_Exercise description_: Output the full listing word for word.

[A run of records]
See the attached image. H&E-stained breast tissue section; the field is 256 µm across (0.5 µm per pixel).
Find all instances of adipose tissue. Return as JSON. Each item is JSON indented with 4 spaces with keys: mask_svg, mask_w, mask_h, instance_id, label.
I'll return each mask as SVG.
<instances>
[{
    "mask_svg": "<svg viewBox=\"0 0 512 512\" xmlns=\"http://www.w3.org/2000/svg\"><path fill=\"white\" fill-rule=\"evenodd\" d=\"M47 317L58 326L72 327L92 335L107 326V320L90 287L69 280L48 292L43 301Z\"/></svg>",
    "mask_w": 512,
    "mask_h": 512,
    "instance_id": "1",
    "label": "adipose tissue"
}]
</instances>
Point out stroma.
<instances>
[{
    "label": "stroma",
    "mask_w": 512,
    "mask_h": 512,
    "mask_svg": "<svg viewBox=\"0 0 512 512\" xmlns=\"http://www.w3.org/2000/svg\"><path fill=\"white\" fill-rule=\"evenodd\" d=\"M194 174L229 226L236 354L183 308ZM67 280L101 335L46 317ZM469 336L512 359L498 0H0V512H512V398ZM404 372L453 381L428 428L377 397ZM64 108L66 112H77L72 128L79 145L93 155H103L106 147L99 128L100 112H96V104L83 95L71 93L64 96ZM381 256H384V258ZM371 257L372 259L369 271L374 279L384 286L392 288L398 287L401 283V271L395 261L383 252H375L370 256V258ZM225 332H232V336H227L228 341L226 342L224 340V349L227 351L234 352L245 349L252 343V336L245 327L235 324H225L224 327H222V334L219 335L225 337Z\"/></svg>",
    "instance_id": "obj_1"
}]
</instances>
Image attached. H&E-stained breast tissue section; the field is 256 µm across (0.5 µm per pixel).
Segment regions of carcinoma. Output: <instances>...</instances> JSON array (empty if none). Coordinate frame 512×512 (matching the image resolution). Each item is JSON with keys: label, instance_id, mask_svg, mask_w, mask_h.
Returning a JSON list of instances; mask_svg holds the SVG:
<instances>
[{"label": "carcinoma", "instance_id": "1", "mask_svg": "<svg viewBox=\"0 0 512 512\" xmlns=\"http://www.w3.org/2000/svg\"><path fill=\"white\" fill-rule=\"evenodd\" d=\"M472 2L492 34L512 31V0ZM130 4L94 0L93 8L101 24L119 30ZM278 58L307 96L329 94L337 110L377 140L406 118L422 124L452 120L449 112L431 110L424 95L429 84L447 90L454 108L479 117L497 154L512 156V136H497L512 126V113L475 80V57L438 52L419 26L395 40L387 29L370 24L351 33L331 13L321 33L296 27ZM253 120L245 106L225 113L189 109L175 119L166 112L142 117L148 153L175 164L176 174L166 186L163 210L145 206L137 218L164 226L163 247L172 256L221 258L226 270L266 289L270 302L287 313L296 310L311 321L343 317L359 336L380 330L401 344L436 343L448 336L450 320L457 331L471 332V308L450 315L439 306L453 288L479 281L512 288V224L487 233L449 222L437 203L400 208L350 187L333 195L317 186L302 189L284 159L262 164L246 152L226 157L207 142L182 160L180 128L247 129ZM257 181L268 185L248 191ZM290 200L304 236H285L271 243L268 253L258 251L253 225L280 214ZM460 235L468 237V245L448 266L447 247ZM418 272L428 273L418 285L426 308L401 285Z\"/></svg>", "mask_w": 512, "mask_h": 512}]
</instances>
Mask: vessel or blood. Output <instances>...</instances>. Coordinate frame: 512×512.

_Exercise result_:
See the attached image. H&E-stained breast tissue section; the field is 256 µm across (0.5 µm per pixel).
Find all instances of adipose tissue. Return as JSON. Each item is JSON indented with 4 spaces with keys: mask_svg, mask_w, mask_h, instance_id, label.
I'll return each mask as SVG.
<instances>
[{
    "mask_svg": "<svg viewBox=\"0 0 512 512\" xmlns=\"http://www.w3.org/2000/svg\"><path fill=\"white\" fill-rule=\"evenodd\" d=\"M47 317L58 326L72 327L92 335L107 326V320L90 287L69 280L48 292L43 301Z\"/></svg>",
    "mask_w": 512,
    "mask_h": 512,
    "instance_id": "1",
    "label": "adipose tissue"
}]
</instances>
Point out stroma.
<instances>
[{
    "label": "stroma",
    "mask_w": 512,
    "mask_h": 512,
    "mask_svg": "<svg viewBox=\"0 0 512 512\" xmlns=\"http://www.w3.org/2000/svg\"><path fill=\"white\" fill-rule=\"evenodd\" d=\"M194 174L229 226L236 354L183 308ZM67 280L101 335L46 317ZM469 336L512 359L498 0H0V512H512V398ZM404 372L453 381L428 428L377 397ZM64 108L66 112H77L72 128L79 145L93 155H103L106 147L99 128L100 112H96V104L83 95L71 93L64 96ZM381 256H384V258ZM371 257L372 259L369 271L374 279L384 286L392 288L398 287L401 283V271L395 261L383 252H375L370 256V258ZM225 332H232V336H227L228 341L226 342L224 340V349L227 351L234 352L245 349L252 343V336L245 327L235 324H225L224 327H222V334L219 335L225 337Z\"/></svg>",
    "instance_id": "obj_1"
}]
</instances>
Image attached. H&E-stained breast tissue section; the field is 256 µm across (0.5 µm per pixel).
Segment regions of carcinoma. Output: <instances>...</instances> JSON array (empty if none). Coordinate frame 512×512 (matching the image resolution). Each item is JSON with keys: label, instance_id, mask_svg, mask_w, mask_h.
Returning a JSON list of instances; mask_svg holds the SVG:
<instances>
[{"label": "carcinoma", "instance_id": "1", "mask_svg": "<svg viewBox=\"0 0 512 512\" xmlns=\"http://www.w3.org/2000/svg\"><path fill=\"white\" fill-rule=\"evenodd\" d=\"M472 2L492 34L512 31V0ZM130 4L94 0L93 8L101 24L119 30ZM278 58L307 96L329 94L337 110L377 140L406 118L422 124L452 120L449 112L431 110L424 95L429 84L447 90L454 108L479 117L497 154L512 156V136H497L512 126V113L475 80V57L438 52L419 26L395 40L387 29L370 24L351 33L331 13L321 33L296 27ZM253 120L245 106L225 113L189 109L175 119L166 112L142 117L148 153L175 164L176 174L166 186L163 210L145 206L137 218L164 226L163 247L172 256L221 258L226 270L266 289L270 302L287 313L296 310L311 321L343 317L359 336L380 330L401 344L436 343L448 336L450 320L457 331L471 332V308L450 315L439 306L453 288L479 281L512 288V224L487 233L449 222L437 203L400 208L350 187L333 195L317 186L302 189L284 159L262 164L246 152L226 157L207 142L182 160L180 128L247 129ZM257 181L268 185L248 191ZM290 200L304 236H285L271 243L268 253L258 251L253 225L280 214ZM460 235L468 237V245L448 266L447 247ZM418 272L428 273L418 285L426 308L401 285Z\"/></svg>", "mask_w": 512, "mask_h": 512}]
</instances>
Mask: vessel or blood. Output <instances>...</instances>. Coordinate frame: 512×512.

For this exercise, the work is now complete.